TRY IT> From the records below, print exactly the lines starting at the one containing "turquoise ring: 2 -> 0" and ending at the one containing "yellow egg: 7 -> 8", ends included, and nothing else.

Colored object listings
_ _ _

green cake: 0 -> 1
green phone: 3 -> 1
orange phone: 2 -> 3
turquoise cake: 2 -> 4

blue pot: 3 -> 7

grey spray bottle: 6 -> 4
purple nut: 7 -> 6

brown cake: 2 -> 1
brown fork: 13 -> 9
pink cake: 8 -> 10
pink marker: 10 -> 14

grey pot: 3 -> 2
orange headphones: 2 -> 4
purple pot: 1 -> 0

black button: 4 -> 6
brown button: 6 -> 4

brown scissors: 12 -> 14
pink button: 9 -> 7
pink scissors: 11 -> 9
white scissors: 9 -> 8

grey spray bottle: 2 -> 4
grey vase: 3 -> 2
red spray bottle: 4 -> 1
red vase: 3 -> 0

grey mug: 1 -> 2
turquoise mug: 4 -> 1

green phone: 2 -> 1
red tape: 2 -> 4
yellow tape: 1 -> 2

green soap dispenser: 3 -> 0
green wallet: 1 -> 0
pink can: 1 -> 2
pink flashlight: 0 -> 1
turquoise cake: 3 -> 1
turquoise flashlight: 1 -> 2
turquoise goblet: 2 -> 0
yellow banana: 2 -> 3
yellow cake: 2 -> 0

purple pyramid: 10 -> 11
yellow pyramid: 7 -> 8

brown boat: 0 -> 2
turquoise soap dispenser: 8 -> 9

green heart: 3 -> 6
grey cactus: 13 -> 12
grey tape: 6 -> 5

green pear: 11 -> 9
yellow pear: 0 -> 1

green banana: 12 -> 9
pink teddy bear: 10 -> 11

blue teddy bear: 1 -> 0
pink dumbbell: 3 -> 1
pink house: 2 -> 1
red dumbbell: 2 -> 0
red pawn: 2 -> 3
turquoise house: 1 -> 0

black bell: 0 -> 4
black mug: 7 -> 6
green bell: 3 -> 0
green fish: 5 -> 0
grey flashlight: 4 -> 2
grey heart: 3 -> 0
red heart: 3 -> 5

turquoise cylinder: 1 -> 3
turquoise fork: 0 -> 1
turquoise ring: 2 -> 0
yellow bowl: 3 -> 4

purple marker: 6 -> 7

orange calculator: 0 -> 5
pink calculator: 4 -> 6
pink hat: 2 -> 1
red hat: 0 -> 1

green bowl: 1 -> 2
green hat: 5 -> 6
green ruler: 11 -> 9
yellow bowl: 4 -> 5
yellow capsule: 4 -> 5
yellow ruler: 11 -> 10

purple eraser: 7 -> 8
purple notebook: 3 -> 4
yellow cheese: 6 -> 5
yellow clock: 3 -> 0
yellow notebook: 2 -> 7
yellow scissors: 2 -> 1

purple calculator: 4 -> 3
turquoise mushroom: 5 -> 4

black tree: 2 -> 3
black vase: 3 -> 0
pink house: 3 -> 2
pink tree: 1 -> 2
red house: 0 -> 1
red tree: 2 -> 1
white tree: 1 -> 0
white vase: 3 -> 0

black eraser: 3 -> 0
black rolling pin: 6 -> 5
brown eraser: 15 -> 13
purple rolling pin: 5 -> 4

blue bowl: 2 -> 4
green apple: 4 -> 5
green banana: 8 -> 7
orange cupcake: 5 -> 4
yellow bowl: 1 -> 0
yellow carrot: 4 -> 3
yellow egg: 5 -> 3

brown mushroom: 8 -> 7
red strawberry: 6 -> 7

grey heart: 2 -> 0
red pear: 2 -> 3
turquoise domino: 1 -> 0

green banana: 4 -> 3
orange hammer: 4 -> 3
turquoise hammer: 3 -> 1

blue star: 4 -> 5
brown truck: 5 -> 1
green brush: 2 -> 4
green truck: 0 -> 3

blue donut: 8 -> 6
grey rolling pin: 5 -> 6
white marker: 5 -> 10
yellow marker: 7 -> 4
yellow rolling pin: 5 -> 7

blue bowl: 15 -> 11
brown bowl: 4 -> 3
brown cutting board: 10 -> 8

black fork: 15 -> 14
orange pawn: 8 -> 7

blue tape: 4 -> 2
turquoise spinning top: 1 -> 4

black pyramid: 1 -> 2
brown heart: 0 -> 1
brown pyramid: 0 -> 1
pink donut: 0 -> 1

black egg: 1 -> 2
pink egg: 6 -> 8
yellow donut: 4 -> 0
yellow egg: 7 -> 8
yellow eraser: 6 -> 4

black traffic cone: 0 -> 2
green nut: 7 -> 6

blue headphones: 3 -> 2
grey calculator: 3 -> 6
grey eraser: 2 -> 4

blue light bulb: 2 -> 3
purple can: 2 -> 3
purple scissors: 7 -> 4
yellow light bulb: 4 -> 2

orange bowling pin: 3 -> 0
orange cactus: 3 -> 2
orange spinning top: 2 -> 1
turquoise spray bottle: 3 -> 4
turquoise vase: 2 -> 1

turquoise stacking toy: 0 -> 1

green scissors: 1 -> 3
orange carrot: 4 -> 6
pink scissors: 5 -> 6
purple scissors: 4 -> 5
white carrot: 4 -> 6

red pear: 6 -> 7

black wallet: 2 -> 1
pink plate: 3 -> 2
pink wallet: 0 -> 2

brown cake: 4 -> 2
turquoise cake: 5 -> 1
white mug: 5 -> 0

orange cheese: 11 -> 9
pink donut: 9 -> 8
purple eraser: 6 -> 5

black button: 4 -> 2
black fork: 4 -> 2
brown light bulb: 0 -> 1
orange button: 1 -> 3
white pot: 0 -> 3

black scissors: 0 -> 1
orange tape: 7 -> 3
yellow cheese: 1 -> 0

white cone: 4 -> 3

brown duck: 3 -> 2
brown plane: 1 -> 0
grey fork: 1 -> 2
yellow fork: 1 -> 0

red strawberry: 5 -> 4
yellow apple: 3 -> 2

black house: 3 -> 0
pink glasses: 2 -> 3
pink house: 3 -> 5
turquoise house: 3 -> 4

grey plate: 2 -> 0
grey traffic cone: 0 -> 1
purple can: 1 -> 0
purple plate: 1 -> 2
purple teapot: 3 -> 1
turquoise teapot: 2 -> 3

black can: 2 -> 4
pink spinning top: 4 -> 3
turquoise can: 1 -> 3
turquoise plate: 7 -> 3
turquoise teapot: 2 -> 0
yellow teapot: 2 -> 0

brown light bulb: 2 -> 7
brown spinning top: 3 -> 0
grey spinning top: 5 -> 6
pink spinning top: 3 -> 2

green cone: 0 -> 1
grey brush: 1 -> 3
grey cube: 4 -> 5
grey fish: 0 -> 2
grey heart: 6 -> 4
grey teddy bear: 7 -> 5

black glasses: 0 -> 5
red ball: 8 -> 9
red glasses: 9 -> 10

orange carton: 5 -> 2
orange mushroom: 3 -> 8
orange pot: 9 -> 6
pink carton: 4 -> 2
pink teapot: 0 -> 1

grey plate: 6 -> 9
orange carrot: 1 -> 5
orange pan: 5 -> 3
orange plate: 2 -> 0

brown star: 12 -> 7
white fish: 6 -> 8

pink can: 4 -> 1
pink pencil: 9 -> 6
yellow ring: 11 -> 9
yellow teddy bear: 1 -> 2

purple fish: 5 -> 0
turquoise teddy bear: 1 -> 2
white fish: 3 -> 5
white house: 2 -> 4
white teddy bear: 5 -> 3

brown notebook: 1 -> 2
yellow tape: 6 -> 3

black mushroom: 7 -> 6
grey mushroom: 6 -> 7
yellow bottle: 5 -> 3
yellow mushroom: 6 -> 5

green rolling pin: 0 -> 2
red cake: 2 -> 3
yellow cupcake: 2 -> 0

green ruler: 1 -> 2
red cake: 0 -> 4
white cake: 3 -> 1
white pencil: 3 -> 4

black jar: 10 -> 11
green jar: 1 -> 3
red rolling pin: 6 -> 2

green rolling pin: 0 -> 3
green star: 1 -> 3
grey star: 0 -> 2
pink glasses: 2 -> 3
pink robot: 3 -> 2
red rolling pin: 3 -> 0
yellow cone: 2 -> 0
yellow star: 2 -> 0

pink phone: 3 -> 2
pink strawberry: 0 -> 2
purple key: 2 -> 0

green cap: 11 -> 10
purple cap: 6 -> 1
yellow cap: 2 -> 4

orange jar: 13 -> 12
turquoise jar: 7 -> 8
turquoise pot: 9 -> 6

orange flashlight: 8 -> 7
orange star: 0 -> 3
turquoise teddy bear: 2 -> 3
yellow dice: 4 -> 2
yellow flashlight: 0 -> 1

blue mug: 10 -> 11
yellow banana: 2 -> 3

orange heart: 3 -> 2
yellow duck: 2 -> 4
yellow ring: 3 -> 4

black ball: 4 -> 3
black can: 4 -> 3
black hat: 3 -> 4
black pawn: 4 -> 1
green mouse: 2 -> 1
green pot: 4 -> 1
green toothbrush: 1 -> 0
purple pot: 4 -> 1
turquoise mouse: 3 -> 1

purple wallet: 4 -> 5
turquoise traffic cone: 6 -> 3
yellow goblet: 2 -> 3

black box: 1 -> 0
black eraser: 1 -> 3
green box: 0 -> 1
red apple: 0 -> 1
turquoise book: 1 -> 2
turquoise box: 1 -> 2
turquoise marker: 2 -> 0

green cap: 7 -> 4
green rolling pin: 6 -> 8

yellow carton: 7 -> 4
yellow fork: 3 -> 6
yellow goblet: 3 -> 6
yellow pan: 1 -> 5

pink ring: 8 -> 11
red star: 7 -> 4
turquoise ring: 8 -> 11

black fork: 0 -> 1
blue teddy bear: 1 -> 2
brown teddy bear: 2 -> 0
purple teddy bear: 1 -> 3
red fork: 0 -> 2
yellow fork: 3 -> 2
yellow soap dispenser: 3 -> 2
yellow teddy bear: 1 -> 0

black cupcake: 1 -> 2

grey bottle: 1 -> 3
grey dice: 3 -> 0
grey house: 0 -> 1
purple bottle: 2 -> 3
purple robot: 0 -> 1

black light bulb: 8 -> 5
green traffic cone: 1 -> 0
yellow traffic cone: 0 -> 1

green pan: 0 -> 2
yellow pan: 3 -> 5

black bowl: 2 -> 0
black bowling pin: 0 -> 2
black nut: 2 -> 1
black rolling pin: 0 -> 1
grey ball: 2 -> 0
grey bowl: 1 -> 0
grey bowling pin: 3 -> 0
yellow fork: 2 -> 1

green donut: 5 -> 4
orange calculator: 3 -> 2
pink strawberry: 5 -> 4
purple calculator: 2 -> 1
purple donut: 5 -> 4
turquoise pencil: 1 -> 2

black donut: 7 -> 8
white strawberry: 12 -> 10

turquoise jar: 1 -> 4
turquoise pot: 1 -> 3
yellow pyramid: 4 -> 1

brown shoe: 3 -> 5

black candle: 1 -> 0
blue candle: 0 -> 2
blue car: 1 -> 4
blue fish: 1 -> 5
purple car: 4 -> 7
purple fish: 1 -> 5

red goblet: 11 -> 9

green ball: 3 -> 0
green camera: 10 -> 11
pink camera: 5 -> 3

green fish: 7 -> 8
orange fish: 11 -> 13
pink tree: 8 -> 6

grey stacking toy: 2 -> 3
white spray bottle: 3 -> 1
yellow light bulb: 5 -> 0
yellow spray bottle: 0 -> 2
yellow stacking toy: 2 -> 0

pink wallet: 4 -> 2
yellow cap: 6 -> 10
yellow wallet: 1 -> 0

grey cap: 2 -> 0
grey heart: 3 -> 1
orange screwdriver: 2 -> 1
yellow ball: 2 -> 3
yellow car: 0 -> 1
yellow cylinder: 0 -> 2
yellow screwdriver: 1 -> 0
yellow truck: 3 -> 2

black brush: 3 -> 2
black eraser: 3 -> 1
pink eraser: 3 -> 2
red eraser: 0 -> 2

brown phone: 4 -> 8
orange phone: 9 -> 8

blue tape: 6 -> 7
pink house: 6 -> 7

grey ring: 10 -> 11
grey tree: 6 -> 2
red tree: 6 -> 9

_ _ _

PROBLEM SOLUTION>
turquoise ring: 2 -> 0
yellow bowl: 3 -> 4

purple marker: 6 -> 7

orange calculator: 0 -> 5
pink calculator: 4 -> 6
pink hat: 2 -> 1
red hat: 0 -> 1

green bowl: 1 -> 2
green hat: 5 -> 6
green ruler: 11 -> 9
yellow bowl: 4 -> 5
yellow capsule: 4 -> 5
yellow ruler: 11 -> 10

purple eraser: 7 -> 8
purple notebook: 3 -> 4
yellow cheese: 6 -> 5
yellow clock: 3 -> 0
yellow notebook: 2 -> 7
yellow scissors: 2 -> 1

purple calculator: 4 -> 3
turquoise mushroom: 5 -> 4

black tree: 2 -> 3
black vase: 3 -> 0
pink house: 3 -> 2
pink tree: 1 -> 2
red house: 0 -> 1
red tree: 2 -> 1
white tree: 1 -> 0
white vase: 3 -> 0

black eraser: 3 -> 0
black rolling pin: 6 -> 5
brown eraser: 15 -> 13
purple rolling pin: 5 -> 4

blue bowl: 2 -> 4
green apple: 4 -> 5
green banana: 8 -> 7
orange cupcake: 5 -> 4
yellow bowl: 1 -> 0
yellow carrot: 4 -> 3
yellow egg: 5 -> 3

brown mushroom: 8 -> 7
red strawberry: 6 -> 7

grey heart: 2 -> 0
red pear: 2 -> 3
turquoise domino: 1 -> 0

green banana: 4 -> 3
orange hammer: 4 -> 3
turquoise hammer: 3 -> 1

blue star: 4 -> 5
brown truck: 5 -> 1
green brush: 2 -> 4
green truck: 0 -> 3

blue donut: 8 -> 6
grey rolling pin: 5 -> 6
white marker: 5 -> 10
yellow marker: 7 -> 4
yellow rolling pin: 5 -> 7

blue bowl: 15 -> 11
brown bowl: 4 -> 3
brown cutting board: 10 -> 8

black fork: 15 -> 14
orange pawn: 8 -> 7

blue tape: 4 -> 2
turquoise spinning top: 1 -> 4

black pyramid: 1 -> 2
brown heart: 0 -> 1
brown pyramid: 0 -> 1
pink donut: 0 -> 1

black egg: 1 -> 2
pink egg: 6 -> 8
yellow donut: 4 -> 0
yellow egg: 7 -> 8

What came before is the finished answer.